PROVIDED MATERIAL START
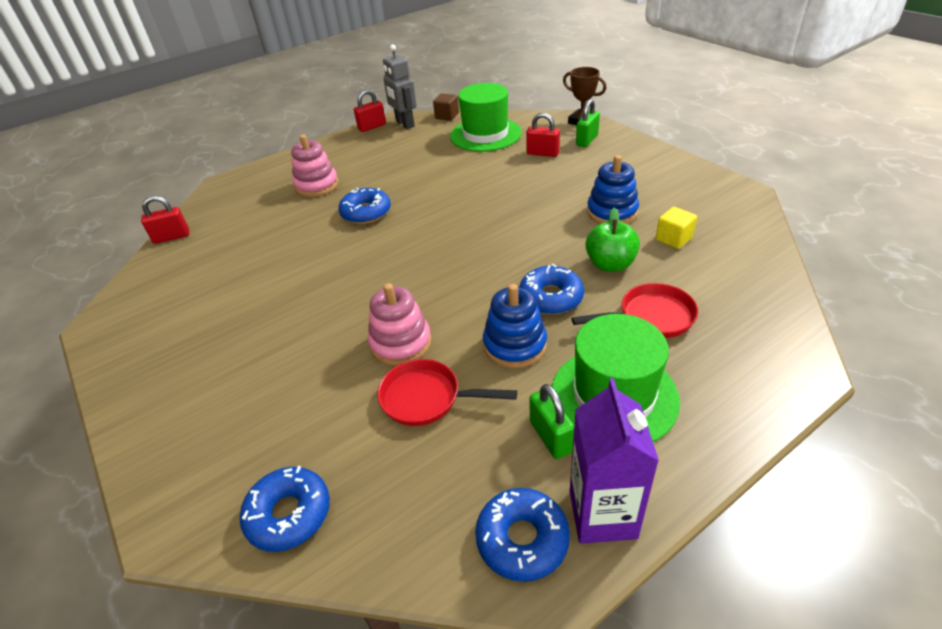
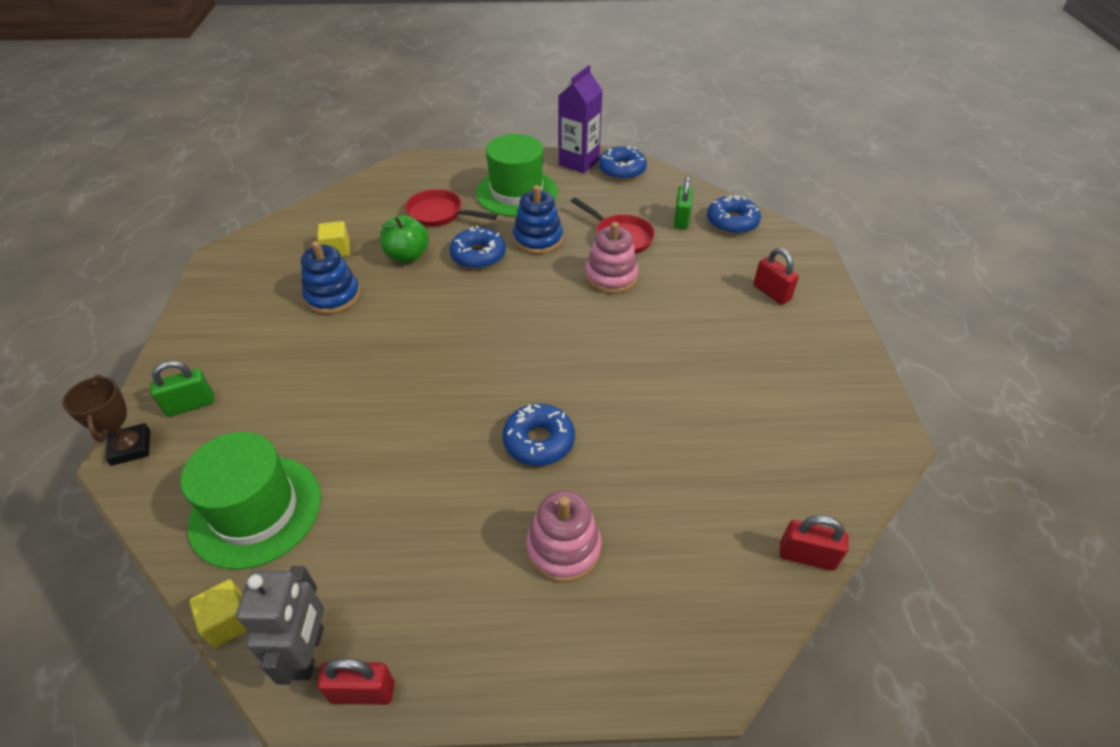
camera: 150 degrees left, 5 degrees up
(447, 116) = (229, 621): brown cube -> yellow cube
(542, 153) = (260, 415): red padlock -> red padlock (771, 293)
(551, 437) = (569, 192): green padlock -> green padlock (681, 219)

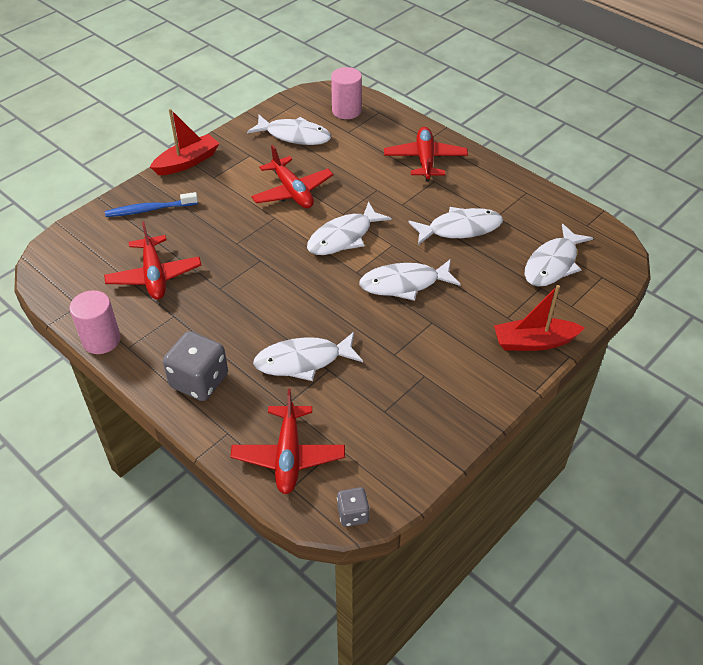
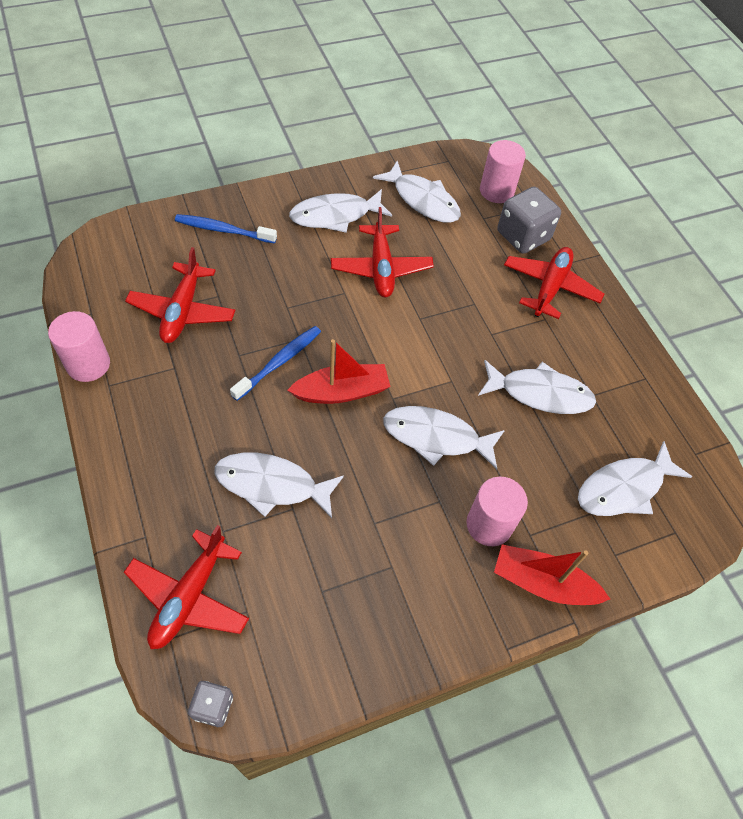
camera: 20 degrees right, 10 degrees up
(187, 162) = (293, 188): red boat -> red boat (342, 391)
(199, 381) = (153, 458): grey dice -> grey dice (523, 236)
(255, 281) = (279, 362): none -> blue toothbrush
(343, 237) = (403, 348): white fish -> white fish (335, 216)
(476, 322) = (489, 524): none -> pink cylinder

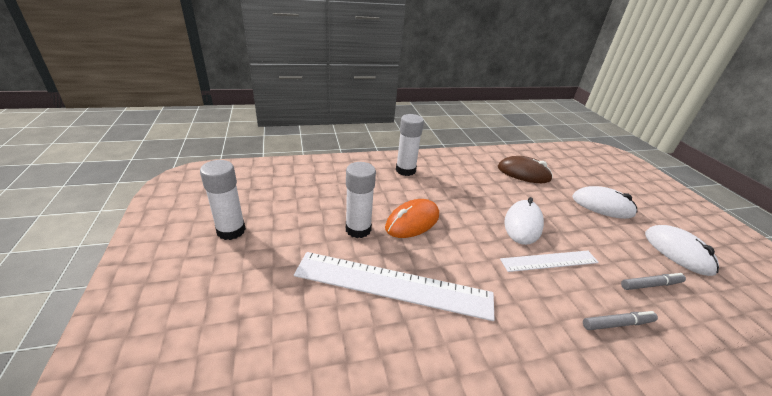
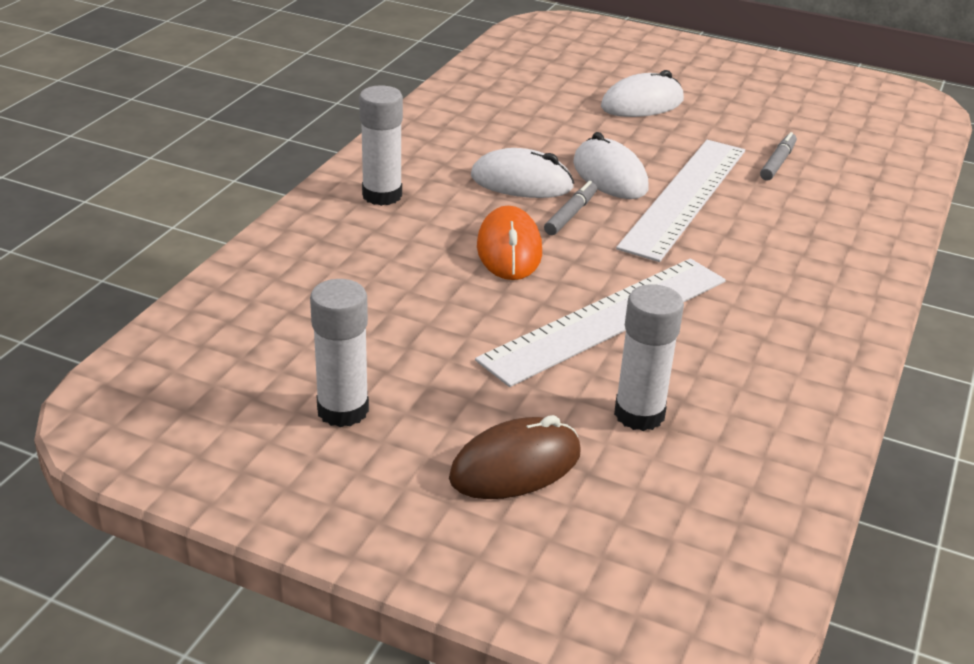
camera: 50 degrees left, 0 degrees up
(358, 229) = (473, 299): white glue stick -> white glue stick (639, 414)
(523, 173) = (514, 111): brown mouse -> brown mouse (515, 466)
(549, 261) = (684, 197): white ruler -> white ruler, size x1.74
(617, 324) = (799, 214): grey marker -> grey marker (570, 214)
(678, 252) = (757, 115): white mouse -> white mouse (521, 182)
PROVIDED MATERIAL END
Starting at the line that contains "camera: 50 degrees left, 0 degrees up", copy each line through the last one in the records, exactly, and output nothing else.

camera: 50 degrees left, 0 degrees up
(358, 229) = (473, 299): white glue stick -> white glue stick (639, 414)
(523, 173) = (514, 111): brown mouse -> brown mouse (515, 466)
(549, 261) = (684, 197): white ruler -> white ruler, size x1.74
(617, 324) = (799, 214): grey marker -> grey marker (570, 214)
(678, 252) = (757, 115): white mouse -> white mouse (521, 182)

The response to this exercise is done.